# TASK PROMPT
From the entries below, transcribe exactly the lines between the line holding "green rectangle at" and the line holding "black triangle: moved 3 px right", inclusive; skip all other lines.

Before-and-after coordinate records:
=== Begin Enclosure ===

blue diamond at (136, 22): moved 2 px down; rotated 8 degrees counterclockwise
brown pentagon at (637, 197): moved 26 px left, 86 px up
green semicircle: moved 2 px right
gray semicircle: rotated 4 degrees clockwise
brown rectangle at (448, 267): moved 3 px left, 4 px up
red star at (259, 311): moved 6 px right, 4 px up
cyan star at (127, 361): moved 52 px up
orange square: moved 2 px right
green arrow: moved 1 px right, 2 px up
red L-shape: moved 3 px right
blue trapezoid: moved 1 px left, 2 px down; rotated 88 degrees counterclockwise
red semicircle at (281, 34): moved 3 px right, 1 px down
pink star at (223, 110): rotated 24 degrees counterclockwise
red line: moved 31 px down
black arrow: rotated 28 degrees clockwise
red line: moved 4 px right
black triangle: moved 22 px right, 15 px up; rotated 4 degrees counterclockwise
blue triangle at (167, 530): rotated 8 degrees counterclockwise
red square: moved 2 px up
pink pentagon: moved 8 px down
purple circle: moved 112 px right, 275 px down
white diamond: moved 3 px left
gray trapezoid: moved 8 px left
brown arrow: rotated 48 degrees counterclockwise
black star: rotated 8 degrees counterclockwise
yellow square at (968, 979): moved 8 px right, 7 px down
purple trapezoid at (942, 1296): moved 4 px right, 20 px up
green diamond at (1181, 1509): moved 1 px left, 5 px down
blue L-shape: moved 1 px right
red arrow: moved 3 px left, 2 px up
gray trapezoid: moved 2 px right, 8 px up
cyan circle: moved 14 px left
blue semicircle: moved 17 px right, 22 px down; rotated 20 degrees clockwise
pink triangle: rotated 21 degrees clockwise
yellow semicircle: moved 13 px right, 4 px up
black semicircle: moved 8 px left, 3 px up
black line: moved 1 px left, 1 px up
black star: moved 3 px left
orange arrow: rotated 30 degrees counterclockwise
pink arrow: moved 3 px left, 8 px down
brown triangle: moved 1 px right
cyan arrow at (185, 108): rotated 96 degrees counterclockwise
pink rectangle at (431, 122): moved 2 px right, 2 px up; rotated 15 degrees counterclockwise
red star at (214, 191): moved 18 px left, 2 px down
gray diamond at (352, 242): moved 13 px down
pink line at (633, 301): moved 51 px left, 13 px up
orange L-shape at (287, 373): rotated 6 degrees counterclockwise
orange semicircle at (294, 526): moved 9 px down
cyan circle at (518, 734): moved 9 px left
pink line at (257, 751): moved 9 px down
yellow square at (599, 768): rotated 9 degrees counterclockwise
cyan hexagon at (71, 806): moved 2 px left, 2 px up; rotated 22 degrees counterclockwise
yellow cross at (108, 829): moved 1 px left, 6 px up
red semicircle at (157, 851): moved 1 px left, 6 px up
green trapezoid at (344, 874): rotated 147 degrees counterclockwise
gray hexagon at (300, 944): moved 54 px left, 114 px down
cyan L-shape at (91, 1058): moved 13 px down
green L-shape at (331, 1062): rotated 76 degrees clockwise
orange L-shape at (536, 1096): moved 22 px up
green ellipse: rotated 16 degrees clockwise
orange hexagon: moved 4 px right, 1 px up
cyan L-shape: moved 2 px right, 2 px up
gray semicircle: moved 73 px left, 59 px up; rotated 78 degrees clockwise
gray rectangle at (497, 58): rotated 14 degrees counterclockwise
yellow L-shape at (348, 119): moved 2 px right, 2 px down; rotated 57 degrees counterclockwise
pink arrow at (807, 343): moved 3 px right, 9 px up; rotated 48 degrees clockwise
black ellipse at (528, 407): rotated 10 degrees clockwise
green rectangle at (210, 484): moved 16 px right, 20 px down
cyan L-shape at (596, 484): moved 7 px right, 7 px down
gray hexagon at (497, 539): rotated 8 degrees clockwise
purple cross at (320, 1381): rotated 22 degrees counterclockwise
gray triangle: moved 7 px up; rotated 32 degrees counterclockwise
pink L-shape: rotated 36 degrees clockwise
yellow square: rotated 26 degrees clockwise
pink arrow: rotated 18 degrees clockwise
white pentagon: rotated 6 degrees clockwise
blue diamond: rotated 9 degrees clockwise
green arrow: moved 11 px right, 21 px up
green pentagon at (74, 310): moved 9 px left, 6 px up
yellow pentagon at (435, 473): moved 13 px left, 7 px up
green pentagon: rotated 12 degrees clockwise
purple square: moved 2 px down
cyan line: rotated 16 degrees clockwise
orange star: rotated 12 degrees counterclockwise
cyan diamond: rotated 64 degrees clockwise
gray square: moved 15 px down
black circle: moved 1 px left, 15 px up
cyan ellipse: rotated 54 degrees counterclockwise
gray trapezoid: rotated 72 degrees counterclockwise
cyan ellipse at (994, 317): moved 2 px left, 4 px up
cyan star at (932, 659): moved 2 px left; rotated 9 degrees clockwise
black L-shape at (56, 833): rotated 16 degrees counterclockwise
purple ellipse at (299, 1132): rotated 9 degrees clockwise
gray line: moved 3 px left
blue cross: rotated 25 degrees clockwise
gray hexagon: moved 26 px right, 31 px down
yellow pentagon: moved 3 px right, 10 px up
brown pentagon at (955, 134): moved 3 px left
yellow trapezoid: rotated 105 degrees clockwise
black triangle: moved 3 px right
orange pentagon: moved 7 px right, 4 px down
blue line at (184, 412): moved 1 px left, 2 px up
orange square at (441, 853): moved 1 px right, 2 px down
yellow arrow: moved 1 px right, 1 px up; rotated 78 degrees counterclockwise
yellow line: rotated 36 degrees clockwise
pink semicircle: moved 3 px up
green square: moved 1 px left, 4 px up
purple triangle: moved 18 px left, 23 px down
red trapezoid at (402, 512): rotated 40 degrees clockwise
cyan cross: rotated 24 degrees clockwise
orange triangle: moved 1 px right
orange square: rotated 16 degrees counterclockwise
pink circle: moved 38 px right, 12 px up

=== End Enclosure ===

# WRITTEN RESPONSE
green rectangle at (210, 484): moved 16 px right, 20 px down
cyan L-shape at (596, 484): moved 7 px right, 7 px down
gray hexagon at (497, 539): rotated 8 degrees clockwise
purple cross at (320, 1381): rotated 22 degrees counterclockwise
gray triangle: moved 7 px up; rotated 32 degrees counterclockwise
pink L-shape: rotated 36 degrees clockwise
yellow square: rotated 26 degrees clockwise
pink arrow: rotated 18 degrees clockwise
white pentagon: rotated 6 degrees clockwise
blue diamond: rotated 9 degrees clockwise
green arrow: moved 11 px right, 21 px up
green pentagon at (74, 310): moved 9 px left, 6 px up
yellow pentagon at (435, 473): moved 13 px left, 7 px up
green pentagon: rotated 12 degrees clockwise
purple square: moved 2 px down
cyan line: rotated 16 degrees clockwise
orange star: rotated 12 degrees counterclockwise
cyan diamond: rotated 64 degrees clockwise
gray square: moved 15 px down
black circle: moved 1 px left, 15 px up
cyan ellipse: rotated 54 degrees counterclockwise
gray trapezoid: rotated 72 degrees counterclockwise
cyan ellipse at (994, 317): moved 2 px left, 4 px up
cyan star at (932, 659): moved 2 px left; rotated 9 degrees clockwise
black L-shape at (56, 833): rotated 16 degrees counterclockwise
purple ellipse at (299, 1132): rotated 9 degrees clockwise
gray line: moved 3 px left
blue cross: rotated 25 degrees clockwise
gray hexagon: moved 26 px right, 31 px down
yellow pentagon: moved 3 px right, 10 px up
brown pentagon at (955, 134): moved 3 px left
yellow trapezoid: rotated 105 degrees clockwise
black triangle: moved 3 px right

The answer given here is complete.